(Object change descriptions)
______
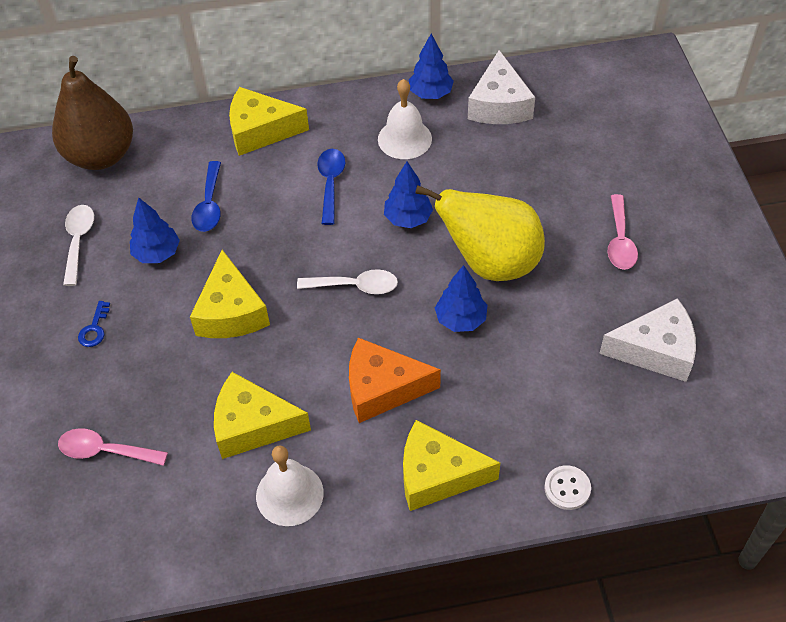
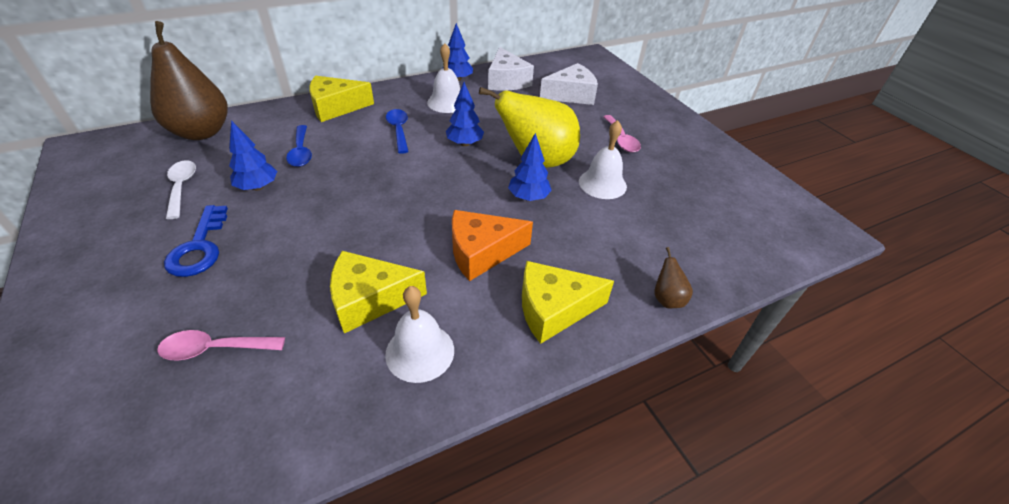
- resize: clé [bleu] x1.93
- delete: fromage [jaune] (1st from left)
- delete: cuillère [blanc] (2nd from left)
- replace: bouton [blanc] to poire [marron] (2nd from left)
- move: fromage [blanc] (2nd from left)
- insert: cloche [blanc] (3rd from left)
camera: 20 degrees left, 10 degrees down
______
### [Task item]
Each record above is to be copied out exactly; its pictures are not.

### [Expected output]
- resize: clé [bleu] x1.93
- delete: fromage [jaune] (1st from left)
- delete: cuillère [blanc] (2nd from left)
- replace: bouton [blanc] to poire [marron] (2nd from left)
- move: fromage [blanc] (2nd from left)
- insert: cloche [blanc] (3rd from left)
camera: 20 degrees left, 10 degrees down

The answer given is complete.